━━━ DATA TO PROCESS ━━━

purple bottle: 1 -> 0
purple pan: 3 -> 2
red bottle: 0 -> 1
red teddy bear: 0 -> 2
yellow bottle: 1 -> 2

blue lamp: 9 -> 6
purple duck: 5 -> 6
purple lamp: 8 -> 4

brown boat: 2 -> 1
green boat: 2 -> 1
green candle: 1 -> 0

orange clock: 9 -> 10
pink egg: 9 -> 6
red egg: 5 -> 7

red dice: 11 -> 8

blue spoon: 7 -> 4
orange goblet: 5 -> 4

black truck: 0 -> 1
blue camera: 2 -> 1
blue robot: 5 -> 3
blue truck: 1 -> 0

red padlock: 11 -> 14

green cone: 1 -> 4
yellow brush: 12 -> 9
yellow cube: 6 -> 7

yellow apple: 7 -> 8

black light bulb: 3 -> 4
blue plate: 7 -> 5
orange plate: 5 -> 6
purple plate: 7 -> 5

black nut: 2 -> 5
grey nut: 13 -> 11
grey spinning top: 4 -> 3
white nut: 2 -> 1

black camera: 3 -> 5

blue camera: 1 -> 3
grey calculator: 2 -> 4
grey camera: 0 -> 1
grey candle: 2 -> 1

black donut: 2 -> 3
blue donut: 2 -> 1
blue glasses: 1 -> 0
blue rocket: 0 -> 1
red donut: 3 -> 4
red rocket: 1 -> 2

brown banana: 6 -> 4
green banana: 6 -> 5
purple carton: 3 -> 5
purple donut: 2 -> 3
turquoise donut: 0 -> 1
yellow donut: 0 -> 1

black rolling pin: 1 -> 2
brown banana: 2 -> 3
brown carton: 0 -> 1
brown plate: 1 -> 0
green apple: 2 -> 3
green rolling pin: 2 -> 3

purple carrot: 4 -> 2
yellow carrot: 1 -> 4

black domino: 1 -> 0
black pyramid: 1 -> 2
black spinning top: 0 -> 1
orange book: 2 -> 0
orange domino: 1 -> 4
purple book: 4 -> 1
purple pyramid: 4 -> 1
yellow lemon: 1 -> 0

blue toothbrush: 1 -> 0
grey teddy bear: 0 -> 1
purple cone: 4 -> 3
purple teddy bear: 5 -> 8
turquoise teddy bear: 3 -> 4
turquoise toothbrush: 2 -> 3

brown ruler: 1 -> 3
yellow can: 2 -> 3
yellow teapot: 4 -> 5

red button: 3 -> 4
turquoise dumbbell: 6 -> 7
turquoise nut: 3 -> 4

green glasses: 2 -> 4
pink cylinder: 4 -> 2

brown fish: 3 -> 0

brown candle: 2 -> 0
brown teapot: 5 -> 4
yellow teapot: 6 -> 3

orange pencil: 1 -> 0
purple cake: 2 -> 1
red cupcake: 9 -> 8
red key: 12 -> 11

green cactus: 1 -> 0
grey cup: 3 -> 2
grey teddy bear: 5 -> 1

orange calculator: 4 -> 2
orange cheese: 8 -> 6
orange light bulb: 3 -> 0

━━━

# [PROBLEM DESCRIPTION]
Copy out every line of the data that includes the word "plate".

# [ANSWER AREA]
blue plate: 7 -> 5
orange plate: 5 -> 6
purple plate: 7 -> 5
brown plate: 1 -> 0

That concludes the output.